** Problem **
Check every line of the material for the word "People". Copy those that have it.
•••
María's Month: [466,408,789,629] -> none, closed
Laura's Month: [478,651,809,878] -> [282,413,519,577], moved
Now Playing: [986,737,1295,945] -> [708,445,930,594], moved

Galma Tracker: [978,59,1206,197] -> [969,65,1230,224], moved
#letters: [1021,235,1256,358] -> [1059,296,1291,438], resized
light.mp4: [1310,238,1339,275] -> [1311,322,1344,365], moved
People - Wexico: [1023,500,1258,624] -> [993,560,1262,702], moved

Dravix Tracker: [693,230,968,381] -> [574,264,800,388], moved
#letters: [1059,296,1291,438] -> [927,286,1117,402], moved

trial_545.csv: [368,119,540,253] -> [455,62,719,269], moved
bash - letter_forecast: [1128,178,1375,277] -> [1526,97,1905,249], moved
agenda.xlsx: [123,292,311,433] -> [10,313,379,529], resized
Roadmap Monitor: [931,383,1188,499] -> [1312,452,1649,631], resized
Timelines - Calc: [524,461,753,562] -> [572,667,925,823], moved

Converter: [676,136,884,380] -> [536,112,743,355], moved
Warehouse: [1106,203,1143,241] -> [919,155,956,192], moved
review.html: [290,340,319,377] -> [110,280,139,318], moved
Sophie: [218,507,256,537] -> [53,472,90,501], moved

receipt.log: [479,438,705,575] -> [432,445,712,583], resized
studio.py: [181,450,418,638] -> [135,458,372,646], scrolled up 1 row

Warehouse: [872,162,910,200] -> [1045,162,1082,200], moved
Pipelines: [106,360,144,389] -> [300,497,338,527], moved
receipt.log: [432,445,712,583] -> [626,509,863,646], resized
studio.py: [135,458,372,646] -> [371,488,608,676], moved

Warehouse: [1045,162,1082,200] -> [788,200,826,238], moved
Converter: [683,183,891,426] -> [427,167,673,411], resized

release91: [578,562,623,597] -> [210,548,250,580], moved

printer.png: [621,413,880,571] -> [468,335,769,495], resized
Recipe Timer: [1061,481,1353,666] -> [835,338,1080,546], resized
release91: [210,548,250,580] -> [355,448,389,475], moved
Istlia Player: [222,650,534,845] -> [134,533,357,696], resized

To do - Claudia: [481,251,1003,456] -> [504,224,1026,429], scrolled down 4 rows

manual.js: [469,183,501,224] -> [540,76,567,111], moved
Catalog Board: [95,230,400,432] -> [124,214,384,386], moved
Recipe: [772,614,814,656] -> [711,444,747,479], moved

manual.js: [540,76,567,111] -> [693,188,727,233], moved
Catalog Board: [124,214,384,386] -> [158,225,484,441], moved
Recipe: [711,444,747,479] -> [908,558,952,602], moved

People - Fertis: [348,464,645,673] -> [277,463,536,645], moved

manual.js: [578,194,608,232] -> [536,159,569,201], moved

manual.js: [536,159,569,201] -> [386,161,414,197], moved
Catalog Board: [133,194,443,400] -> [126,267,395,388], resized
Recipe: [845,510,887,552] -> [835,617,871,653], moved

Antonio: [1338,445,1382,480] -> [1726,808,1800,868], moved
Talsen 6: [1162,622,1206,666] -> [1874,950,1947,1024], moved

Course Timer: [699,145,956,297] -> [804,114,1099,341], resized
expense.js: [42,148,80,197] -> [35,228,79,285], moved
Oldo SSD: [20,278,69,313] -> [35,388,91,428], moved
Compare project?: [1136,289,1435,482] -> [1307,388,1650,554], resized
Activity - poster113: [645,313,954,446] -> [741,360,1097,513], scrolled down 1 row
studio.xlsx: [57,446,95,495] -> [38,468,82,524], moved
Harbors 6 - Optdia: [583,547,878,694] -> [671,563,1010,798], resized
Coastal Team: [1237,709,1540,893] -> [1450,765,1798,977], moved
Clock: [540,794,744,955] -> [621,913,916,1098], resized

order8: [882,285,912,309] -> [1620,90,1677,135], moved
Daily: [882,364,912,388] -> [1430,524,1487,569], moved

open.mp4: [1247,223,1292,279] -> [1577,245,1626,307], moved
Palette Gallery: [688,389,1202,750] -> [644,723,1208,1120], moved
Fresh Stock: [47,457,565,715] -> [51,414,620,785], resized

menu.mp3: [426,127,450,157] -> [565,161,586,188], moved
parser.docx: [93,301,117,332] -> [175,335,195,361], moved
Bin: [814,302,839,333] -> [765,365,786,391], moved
•••
** The completed task **
People - Wexico: [1023,500,1258,624] -> [993,560,1262,702], moved
People - Fertis: [348,464,645,673] -> [277,463,536,645], moved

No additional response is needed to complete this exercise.